▶ PROBLEM
Reproduce verbatim the line where "camera: 15 degrees right, 5 degrees up" occurs, along with all following lines down to the last line of the data.

▶ DATA

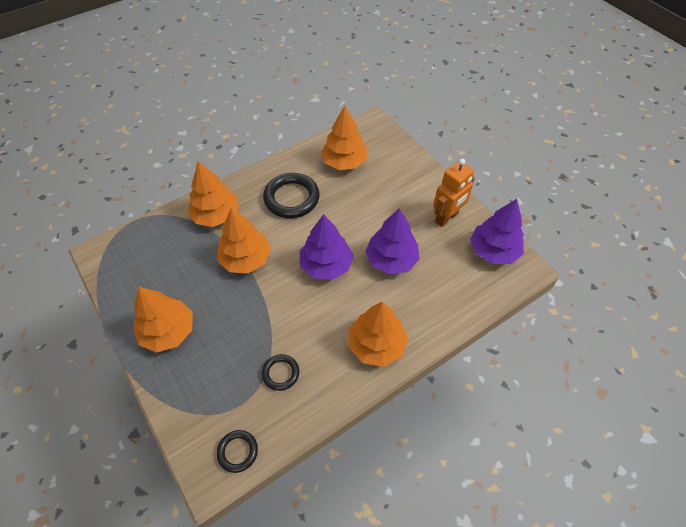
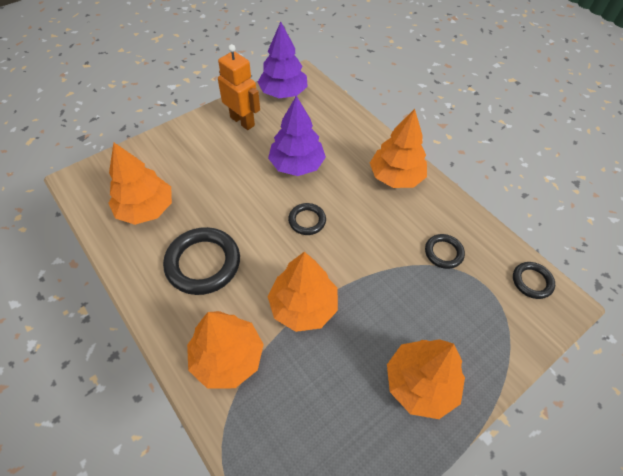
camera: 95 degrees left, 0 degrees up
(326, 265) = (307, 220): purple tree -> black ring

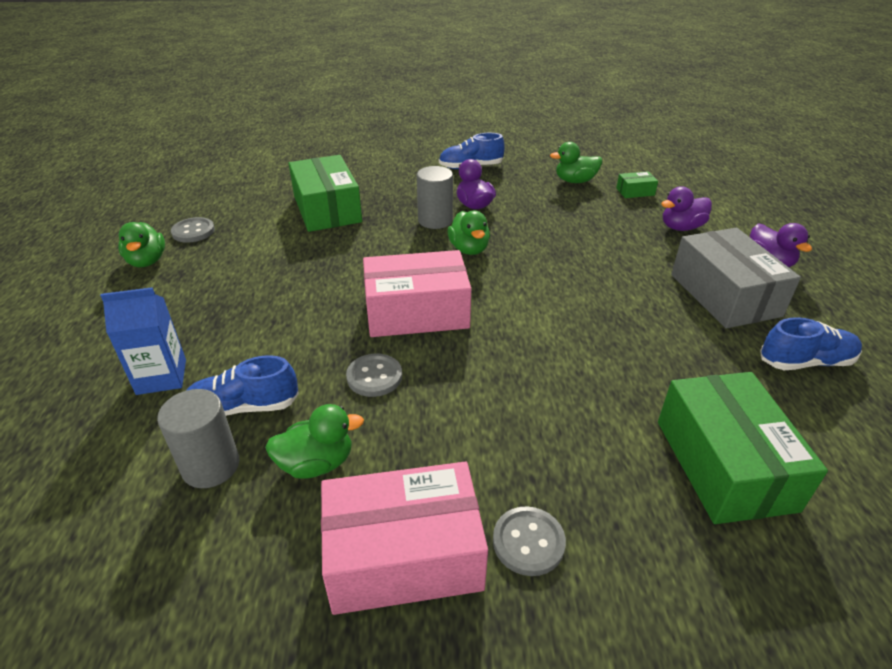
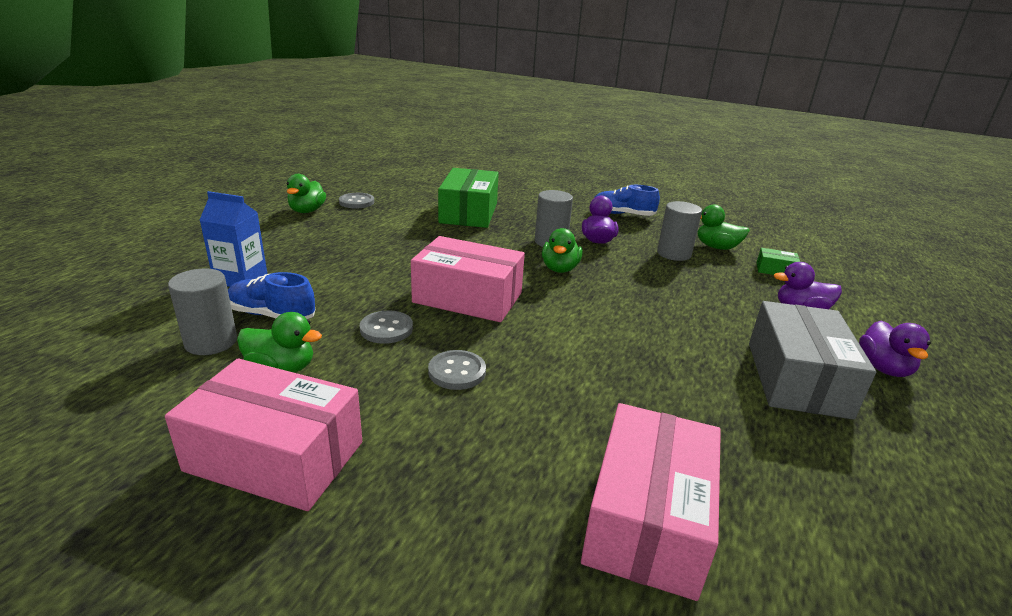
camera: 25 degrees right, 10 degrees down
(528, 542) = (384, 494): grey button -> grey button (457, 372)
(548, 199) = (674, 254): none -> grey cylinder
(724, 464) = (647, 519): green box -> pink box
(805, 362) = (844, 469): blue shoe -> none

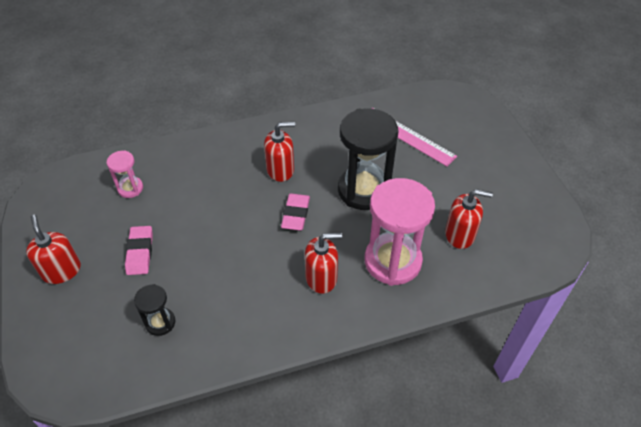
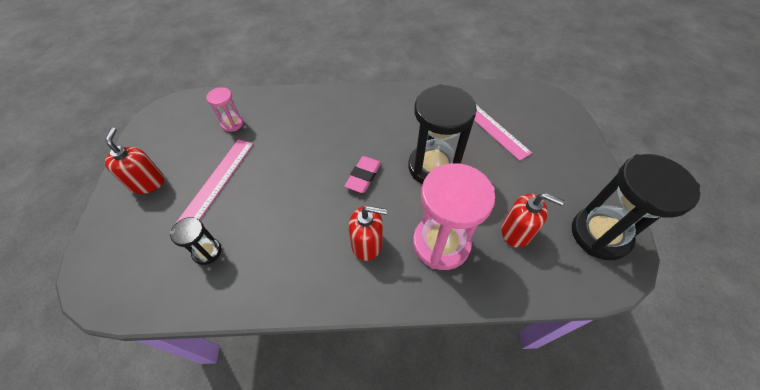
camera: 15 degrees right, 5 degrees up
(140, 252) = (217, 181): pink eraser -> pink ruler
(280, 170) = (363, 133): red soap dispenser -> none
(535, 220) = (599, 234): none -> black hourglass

▶ ANSWER SPACE
camera: 15 degrees right, 5 degrees up
(140, 252) = (217, 181): pink eraser -> pink ruler
(280, 170) = (363, 133): red soap dispenser -> none
(535, 220) = (599, 234): none -> black hourglass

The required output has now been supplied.